__The exercise__
Rewrite all of the material below as a JSON list of strings, one string per line, leaving out blank lines.

__Record set__
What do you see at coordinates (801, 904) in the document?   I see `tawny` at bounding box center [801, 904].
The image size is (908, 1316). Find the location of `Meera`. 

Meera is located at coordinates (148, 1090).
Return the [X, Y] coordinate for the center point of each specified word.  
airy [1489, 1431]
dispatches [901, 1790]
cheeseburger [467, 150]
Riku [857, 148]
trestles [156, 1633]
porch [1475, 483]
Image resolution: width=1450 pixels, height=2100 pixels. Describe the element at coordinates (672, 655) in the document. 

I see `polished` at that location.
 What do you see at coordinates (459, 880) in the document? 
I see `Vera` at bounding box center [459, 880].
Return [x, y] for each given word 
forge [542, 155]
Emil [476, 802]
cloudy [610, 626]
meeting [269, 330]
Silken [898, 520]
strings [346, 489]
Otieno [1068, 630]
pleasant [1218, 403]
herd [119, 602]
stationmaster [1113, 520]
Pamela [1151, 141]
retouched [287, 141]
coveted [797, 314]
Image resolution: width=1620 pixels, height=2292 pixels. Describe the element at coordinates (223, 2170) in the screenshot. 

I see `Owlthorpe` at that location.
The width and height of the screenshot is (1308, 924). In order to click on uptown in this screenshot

__Response to this task__
[
  "What do you see at coordinates (801, 904) in the document?   I see `tawny` at bounding box center [801, 904].",
  "The image size is (908, 1316). Find the location of `Meera`. ",
  "Meera is located at coordinates (148, 1090).",
  "Return the [X, Y] coordinate for the center point of each specified word.  ",
  "airy [1489, 1431]",
  "dispatches [901, 1790]",
  "cheeseburger [467, 150]",
  "Riku [857, 148]",
  "trestles [156, 1633]",
  "porch [1475, 483]",
  "Image resolution: width=1450 pixels, height=2100 pixels. Describe the element at coordinates (672, 655) in the document. ",
  "I see `polished` at that location.",
  " What do you see at coordinates (459, 880) in the document? ",
  "I see `Vera` at bounding box center [459, 880].",
  "Return [x, y] for each given word ",
  "forge [542, 155]",
  "Emil [476, 802]",
  "cloudy [610, 626]",
  "meeting [269, 330]",
  "Silken [898, 520]",
  "strings [346, 489]",
  "Otieno [1068, 630]",
  "pleasant [1218, 403]",
  "herd [119, 602]",
  "stationmaster [1113, 520]",
  "Pamela [1151, 141]",
  "retouched [287, 141]",
  "coveted [797, 314]",
  "Image resolution: width=1620 pixels, height=2292 pixels. Describe the element at coordinates (223, 2170) in the screenshot. ",
  "I see `Owlthorpe` at that location.",
  "The width and height of the screenshot is (1308, 924). In order to click on uptown in this screenshot"
]